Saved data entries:
------------------------------

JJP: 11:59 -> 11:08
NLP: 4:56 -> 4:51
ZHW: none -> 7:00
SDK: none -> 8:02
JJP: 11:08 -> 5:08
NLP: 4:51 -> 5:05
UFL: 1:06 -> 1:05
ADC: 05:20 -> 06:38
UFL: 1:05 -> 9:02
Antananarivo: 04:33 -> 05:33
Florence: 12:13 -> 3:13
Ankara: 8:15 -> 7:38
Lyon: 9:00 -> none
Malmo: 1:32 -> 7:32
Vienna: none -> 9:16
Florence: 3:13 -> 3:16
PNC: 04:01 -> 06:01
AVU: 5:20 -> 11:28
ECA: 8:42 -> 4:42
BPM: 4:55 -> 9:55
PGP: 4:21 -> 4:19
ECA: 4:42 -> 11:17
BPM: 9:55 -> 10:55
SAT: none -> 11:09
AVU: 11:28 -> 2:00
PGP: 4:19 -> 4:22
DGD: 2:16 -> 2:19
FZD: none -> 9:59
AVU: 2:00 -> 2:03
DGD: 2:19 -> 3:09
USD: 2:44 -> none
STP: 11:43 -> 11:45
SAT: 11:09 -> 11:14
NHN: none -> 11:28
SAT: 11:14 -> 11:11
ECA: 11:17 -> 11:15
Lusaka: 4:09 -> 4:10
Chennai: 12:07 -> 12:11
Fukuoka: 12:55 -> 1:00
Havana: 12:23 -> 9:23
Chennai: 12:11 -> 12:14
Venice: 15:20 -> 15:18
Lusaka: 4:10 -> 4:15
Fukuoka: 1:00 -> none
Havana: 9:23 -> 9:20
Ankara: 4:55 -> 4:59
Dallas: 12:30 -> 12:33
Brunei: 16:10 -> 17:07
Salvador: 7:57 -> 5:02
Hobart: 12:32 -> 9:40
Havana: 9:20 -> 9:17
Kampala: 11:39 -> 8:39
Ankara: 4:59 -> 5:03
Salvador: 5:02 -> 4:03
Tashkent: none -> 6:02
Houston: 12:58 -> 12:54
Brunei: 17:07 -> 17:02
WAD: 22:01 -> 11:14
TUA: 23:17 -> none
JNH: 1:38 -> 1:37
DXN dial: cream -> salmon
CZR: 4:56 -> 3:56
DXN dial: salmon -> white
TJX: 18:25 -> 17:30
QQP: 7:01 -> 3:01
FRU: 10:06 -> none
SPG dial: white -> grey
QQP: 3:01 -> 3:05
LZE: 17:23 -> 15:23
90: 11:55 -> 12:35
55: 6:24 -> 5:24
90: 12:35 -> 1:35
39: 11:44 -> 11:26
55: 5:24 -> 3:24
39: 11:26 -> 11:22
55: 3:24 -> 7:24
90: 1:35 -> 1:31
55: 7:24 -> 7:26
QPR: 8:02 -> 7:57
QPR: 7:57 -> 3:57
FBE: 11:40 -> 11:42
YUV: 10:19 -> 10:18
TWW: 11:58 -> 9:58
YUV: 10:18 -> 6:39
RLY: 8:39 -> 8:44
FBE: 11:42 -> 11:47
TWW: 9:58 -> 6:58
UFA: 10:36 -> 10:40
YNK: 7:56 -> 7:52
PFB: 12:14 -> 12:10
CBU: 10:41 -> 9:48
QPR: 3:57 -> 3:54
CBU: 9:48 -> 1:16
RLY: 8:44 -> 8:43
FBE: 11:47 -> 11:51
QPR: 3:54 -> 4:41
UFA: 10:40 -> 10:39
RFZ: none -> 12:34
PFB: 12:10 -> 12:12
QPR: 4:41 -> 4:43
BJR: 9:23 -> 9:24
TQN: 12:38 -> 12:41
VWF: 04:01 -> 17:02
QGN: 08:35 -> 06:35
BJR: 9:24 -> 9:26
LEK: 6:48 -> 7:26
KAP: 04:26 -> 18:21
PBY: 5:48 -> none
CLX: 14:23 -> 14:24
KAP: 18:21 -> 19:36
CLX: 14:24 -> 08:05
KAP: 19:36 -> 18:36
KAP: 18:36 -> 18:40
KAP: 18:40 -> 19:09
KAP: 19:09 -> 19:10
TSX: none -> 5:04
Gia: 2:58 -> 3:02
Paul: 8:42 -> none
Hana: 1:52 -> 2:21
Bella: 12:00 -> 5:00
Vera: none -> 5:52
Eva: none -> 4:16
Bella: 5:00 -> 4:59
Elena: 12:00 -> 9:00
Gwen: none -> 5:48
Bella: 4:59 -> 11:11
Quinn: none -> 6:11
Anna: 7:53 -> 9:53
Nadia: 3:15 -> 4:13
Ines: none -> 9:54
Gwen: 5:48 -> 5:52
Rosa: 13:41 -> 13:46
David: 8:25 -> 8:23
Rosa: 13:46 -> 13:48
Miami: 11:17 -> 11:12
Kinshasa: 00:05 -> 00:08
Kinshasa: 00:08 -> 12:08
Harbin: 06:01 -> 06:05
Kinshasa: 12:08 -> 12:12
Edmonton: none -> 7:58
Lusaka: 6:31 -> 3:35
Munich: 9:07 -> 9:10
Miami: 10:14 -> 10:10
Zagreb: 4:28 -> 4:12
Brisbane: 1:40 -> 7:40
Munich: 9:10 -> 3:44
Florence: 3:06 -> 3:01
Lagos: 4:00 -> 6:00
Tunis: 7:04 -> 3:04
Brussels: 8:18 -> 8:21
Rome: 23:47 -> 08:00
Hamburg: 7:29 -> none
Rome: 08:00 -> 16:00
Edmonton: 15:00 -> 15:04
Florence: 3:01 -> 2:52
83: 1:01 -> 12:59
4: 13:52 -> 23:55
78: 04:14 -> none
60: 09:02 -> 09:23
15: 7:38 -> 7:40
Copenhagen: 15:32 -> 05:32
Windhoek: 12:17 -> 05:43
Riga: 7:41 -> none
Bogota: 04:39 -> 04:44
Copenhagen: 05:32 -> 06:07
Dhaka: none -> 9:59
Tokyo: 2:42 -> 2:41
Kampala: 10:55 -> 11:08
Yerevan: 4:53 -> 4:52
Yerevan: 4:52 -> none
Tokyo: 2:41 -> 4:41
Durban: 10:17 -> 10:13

------------------------------

■ THE TASK
Render everything from the first row down to the row containing "PNC: 04:01 -> 06:01" as a Markdown table with the columns Number and Entry, skipping any blank lines.

■ RESULT
| Number | Entry |
|---|---|
| 1 | JJP: 11:59 -> 11:08 |
| 2 | NLP: 4:56 -> 4:51 |
| 3 | ZHW: none -> 7:00 |
| 4 | SDK: none -> 8:02 |
| 5 | JJP: 11:08 -> 5:08 |
| 6 | NLP: 4:51 -> 5:05 |
| 7 | UFL: 1:06 -> 1:05 |
| 8 | ADC: 05:20 -> 06:38 |
| 9 | UFL: 1:05 -> 9:02 |
| 10 | Antananarivo: 04:33 -> 05:33 |
| 11 | Florence: 12:13 -> 3:13 |
| 12 | Ankara: 8:15 -> 7:38 |
| 13 | Lyon: 9:00 -> none |
| 14 | Malmo: 1:32 -> 7:32 |
| 15 | Vienna: none -> 9:16 |
| 16 | Florence: 3:13 -> 3:16 |
| 17 | PNC: 04:01 -> 06:01 |